Data entries
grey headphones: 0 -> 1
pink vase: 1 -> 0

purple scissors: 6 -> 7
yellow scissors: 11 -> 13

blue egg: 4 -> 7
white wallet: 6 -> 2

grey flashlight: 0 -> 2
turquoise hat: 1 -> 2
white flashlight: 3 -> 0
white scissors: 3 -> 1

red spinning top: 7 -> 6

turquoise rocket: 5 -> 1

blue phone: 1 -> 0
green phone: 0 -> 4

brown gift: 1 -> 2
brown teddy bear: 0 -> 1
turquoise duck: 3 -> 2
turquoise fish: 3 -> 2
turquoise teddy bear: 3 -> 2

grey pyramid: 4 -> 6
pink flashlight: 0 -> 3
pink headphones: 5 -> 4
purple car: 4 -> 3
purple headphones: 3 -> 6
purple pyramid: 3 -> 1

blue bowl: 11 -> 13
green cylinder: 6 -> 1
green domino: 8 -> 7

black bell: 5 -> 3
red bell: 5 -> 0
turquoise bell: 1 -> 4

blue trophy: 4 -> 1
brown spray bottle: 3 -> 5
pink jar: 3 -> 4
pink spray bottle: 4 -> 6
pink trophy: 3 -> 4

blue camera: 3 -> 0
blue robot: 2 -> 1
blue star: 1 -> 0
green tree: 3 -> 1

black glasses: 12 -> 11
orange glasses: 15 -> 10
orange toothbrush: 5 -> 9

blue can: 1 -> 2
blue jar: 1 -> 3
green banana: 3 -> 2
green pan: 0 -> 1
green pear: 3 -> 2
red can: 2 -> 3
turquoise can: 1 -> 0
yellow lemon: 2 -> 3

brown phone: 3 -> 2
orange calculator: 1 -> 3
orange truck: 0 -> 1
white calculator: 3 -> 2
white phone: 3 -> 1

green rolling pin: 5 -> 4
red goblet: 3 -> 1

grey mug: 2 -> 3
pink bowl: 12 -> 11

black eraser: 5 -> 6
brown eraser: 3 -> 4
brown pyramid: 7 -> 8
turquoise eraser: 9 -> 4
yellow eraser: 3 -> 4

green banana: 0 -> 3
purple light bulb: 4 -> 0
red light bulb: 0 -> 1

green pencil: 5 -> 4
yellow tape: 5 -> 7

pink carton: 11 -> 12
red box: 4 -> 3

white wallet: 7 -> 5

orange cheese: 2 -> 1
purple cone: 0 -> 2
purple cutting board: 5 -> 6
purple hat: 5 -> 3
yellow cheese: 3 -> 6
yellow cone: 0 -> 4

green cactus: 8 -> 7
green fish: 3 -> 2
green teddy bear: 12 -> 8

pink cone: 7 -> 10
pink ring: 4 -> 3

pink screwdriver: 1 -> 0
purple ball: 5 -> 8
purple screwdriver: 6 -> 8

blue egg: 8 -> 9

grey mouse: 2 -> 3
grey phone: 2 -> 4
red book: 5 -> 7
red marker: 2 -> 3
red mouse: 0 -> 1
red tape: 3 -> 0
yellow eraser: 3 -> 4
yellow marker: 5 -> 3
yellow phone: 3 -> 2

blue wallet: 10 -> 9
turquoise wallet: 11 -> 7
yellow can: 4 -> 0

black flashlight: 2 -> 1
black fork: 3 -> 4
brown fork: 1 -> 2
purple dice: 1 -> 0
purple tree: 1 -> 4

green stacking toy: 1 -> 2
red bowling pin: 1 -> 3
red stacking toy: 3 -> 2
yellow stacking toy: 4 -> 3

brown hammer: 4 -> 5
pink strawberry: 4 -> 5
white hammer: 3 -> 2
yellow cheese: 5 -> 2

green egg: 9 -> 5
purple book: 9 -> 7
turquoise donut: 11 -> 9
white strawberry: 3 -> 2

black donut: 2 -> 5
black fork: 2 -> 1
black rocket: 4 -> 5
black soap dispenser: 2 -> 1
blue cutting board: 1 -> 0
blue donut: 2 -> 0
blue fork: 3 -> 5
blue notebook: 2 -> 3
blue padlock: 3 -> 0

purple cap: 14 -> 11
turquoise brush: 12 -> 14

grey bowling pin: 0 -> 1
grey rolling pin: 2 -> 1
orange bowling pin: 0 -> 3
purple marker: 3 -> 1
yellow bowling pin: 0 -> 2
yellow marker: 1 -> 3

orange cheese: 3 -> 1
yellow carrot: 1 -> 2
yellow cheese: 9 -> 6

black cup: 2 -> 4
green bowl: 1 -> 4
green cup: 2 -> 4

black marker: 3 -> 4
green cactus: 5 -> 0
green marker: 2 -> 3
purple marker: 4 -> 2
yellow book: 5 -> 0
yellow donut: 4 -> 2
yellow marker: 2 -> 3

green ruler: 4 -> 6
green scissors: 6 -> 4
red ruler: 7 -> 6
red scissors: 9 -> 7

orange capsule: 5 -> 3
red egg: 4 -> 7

• _Exercise directions_
When you reach the line containing "turquoise can: 1 -> 0" in the data above, start copying exactly, and stop after the line containing "black cup: 2 -> 4".

• _Answer space_
turquoise can: 1 -> 0
yellow lemon: 2 -> 3

brown phone: 3 -> 2
orange calculator: 1 -> 3
orange truck: 0 -> 1
white calculator: 3 -> 2
white phone: 3 -> 1

green rolling pin: 5 -> 4
red goblet: 3 -> 1

grey mug: 2 -> 3
pink bowl: 12 -> 11

black eraser: 5 -> 6
brown eraser: 3 -> 4
brown pyramid: 7 -> 8
turquoise eraser: 9 -> 4
yellow eraser: 3 -> 4

green banana: 0 -> 3
purple light bulb: 4 -> 0
red light bulb: 0 -> 1

green pencil: 5 -> 4
yellow tape: 5 -> 7

pink carton: 11 -> 12
red box: 4 -> 3

white wallet: 7 -> 5

orange cheese: 2 -> 1
purple cone: 0 -> 2
purple cutting board: 5 -> 6
purple hat: 5 -> 3
yellow cheese: 3 -> 6
yellow cone: 0 -> 4

green cactus: 8 -> 7
green fish: 3 -> 2
green teddy bear: 12 -> 8

pink cone: 7 -> 10
pink ring: 4 -> 3

pink screwdriver: 1 -> 0
purple ball: 5 -> 8
purple screwdriver: 6 -> 8

blue egg: 8 -> 9

grey mouse: 2 -> 3
grey phone: 2 -> 4
red book: 5 -> 7
red marker: 2 -> 3
red mouse: 0 -> 1
red tape: 3 -> 0
yellow eraser: 3 -> 4
yellow marker: 5 -> 3
yellow phone: 3 -> 2

blue wallet: 10 -> 9
turquoise wallet: 11 -> 7
yellow can: 4 -> 0

black flashlight: 2 -> 1
black fork: 3 -> 4
brown fork: 1 -> 2
purple dice: 1 -> 0
purple tree: 1 -> 4

green stacking toy: 1 -> 2
red bowling pin: 1 -> 3
red stacking toy: 3 -> 2
yellow stacking toy: 4 -> 3

brown hammer: 4 -> 5
pink strawberry: 4 -> 5
white hammer: 3 -> 2
yellow cheese: 5 -> 2

green egg: 9 -> 5
purple book: 9 -> 7
turquoise donut: 11 -> 9
white strawberry: 3 -> 2

black donut: 2 -> 5
black fork: 2 -> 1
black rocket: 4 -> 5
black soap dispenser: 2 -> 1
blue cutting board: 1 -> 0
blue donut: 2 -> 0
blue fork: 3 -> 5
blue notebook: 2 -> 3
blue padlock: 3 -> 0

purple cap: 14 -> 11
turquoise brush: 12 -> 14

grey bowling pin: 0 -> 1
grey rolling pin: 2 -> 1
orange bowling pin: 0 -> 3
purple marker: 3 -> 1
yellow bowling pin: 0 -> 2
yellow marker: 1 -> 3

orange cheese: 3 -> 1
yellow carrot: 1 -> 2
yellow cheese: 9 -> 6

black cup: 2 -> 4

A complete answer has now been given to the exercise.